**Data in this exercise**
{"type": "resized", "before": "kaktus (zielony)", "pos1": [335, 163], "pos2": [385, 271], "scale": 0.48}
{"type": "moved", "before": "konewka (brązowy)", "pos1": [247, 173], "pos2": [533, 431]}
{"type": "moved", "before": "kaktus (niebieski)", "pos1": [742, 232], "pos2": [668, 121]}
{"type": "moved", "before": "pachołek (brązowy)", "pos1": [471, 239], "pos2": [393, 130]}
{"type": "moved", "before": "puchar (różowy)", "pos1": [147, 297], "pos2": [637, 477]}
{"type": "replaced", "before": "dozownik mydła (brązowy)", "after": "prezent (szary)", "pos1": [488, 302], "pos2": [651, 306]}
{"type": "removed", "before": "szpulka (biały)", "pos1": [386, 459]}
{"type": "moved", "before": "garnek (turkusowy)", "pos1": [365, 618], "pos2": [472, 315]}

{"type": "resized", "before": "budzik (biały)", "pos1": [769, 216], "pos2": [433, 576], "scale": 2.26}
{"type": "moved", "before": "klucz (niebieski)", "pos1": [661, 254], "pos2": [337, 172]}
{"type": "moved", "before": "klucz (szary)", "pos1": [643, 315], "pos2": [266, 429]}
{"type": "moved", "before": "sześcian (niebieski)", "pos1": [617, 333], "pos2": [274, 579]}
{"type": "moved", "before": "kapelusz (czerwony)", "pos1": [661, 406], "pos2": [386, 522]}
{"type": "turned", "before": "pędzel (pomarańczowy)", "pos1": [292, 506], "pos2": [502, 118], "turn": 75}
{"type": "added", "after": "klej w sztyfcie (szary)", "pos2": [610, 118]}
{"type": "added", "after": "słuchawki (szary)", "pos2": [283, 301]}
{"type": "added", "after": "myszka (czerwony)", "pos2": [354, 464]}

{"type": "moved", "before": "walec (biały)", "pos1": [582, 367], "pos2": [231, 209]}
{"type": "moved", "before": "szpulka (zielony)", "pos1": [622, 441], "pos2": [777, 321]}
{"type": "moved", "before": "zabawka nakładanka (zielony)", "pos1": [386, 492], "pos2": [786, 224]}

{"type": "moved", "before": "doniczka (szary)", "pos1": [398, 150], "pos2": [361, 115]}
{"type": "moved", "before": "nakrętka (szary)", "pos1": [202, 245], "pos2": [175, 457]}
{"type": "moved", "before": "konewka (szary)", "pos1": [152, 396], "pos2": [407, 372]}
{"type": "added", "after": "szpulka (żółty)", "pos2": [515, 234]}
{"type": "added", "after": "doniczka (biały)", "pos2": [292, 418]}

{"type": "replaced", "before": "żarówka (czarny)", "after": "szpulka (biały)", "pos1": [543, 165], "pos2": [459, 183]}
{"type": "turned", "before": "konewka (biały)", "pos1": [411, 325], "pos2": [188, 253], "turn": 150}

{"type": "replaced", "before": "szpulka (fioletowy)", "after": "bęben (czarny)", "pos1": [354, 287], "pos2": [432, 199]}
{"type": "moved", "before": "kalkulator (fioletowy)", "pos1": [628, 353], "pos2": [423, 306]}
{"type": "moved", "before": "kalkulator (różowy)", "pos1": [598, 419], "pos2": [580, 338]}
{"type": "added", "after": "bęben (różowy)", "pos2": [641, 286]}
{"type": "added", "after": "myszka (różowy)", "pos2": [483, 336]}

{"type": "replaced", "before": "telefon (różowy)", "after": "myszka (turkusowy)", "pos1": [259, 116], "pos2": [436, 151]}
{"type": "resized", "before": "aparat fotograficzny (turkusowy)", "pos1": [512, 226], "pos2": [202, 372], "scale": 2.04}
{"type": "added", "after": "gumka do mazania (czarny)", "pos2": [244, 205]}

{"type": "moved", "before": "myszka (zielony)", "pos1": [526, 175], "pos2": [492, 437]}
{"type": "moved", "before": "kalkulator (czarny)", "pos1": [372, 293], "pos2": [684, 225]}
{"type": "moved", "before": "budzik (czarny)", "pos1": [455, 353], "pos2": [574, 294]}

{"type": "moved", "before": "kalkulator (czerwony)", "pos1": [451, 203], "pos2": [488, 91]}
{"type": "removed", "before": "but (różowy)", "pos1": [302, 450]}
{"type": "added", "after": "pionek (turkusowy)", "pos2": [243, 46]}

**What is needed**
Repeat, word for word, all the lines above.

**Response area**
{"type": "resized", "before": "kaktus (zielony)", "pos1": [335, 163], "pos2": [385, 271], "scale": 0.48}
{"type": "moved", "before": "konewka (brązowy)", "pos1": [247, 173], "pos2": [533, 431]}
{"type": "moved", "before": "kaktus (niebieski)", "pos1": [742, 232], "pos2": [668, 121]}
{"type": "moved", "before": "pachołek (brązowy)", "pos1": [471, 239], "pos2": [393, 130]}
{"type": "moved", "before": "puchar (różowy)", "pos1": [147, 297], "pos2": [637, 477]}
{"type": "replaced", "before": "dozownik mydła (brązowy)", "after": "prezent (szary)", "pos1": [488, 302], "pos2": [651, 306]}
{"type": "removed", "before": "szpulka (biały)", "pos1": [386, 459]}
{"type": "moved", "before": "garnek (turkusowy)", "pos1": [365, 618], "pos2": [472, 315]}

{"type": "resized", "before": "budzik (biały)", "pos1": [769, 216], "pos2": [433, 576], "scale": 2.26}
{"type": "moved", "before": "klucz (niebieski)", "pos1": [661, 254], "pos2": [337, 172]}
{"type": "moved", "before": "klucz (szary)", "pos1": [643, 315], "pos2": [266, 429]}
{"type": "moved", "before": "sześcian (niebieski)", "pos1": [617, 333], "pos2": [274, 579]}
{"type": "moved", "before": "kapelusz (czerwony)", "pos1": [661, 406], "pos2": [386, 522]}
{"type": "turned", "before": "pędzel (pomarańczowy)", "pos1": [292, 506], "pos2": [502, 118], "turn": 75}
{"type": "added", "after": "klej w sztyfcie (szary)", "pos2": [610, 118]}
{"type": "added", "after": "słuchawki (szary)", "pos2": [283, 301]}
{"type": "added", "after": "myszka (czerwony)", "pos2": [354, 464]}

{"type": "moved", "before": "walec (biały)", "pos1": [582, 367], "pos2": [231, 209]}
{"type": "moved", "before": "szpulka (zielony)", "pos1": [622, 441], "pos2": [777, 321]}
{"type": "moved", "before": "zabawka nakładanka (zielony)", "pos1": [386, 492], "pos2": [786, 224]}

{"type": "moved", "before": "doniczka (szary)", "pos1": [398, 150], "pos2": [361, 115]}
{"type": "moved", "before": "nakrętka (szary)", "pos1": [202, 245], "pos2": [175, 457]}
{"type": "moved", "before": "konewka (szary)", "pos1": [152, 396], "pos2": [407, 372]}
{"type": "added", "after": "szpulka (żółty)", "pos2": [515, 234]}
{"type": "added", "after": "doniczka (biały)", "pos2": [292, 418]}

{"type": "replaced", "before": "żarówka (czarny)", "after": "szpulka (biały)", "pos1": [543, 165], "pos2": [459, 183]}
{"type": "turned", "before": "konewka (biały)", "pos1": [411, 325], "pos2": [188, 253], "turn": 150}

{"type": "replaced", "before": "szpulka (fioletowy)", "after": "bęben (czarny)", "pos1": [354, 287], "pos2": [432, 199]}
{"type": "moved", "before": "kalkulator (fioletowy)", "pos1": [628, 353], "pos2": [423, 306]}
{"type": "moved", "before": "kalkulator (różowy)", "pos1": [598, 419], "pos2": [580, 338]}
{"type": "added", "after": "bęben (różowy)", "pos2": [641, 286]}
{"type": "added", "after": "myszka (różowy)", "pos2": [483, 336]}

{"type": "replaced", "before": "telefon (różowy)", "after": "myszka (turkusowy)", "pos1": [259, 116], "pos2": [436, 151]}
{"type": "resized", "before": "aparat fotograficzny (turkusowy)", "pos1": [512, 226], "pos2": [202, 372], "scale": 2.04}
{"type": "added", "after": "gumka do mazania (czarny)", "pos2": [244, 205]}

{"type": "moved", "before": "myszka (zielony)", "pos1": [526, 175], "pos2": [492, 437]}
{"type": "moved", "before": "kalkulator (czarny)", "pos1": [372, 293], "pos2": [684, 225]}
{"type": "moved", "before": "budzik (czarny)", "pos1": [455, 353], "pos2": [574, 294]}

{"type": "moved", "before": "kalkulator (czerwony)", "pos1": [451, 203], "pos2": [488, 91]}
{"type": "removed", "before": "but (różowy)", "pos1": [302, 450]}
{"type": "added", "after": "pionek (turkusowy)", "pos2": [243, 46]}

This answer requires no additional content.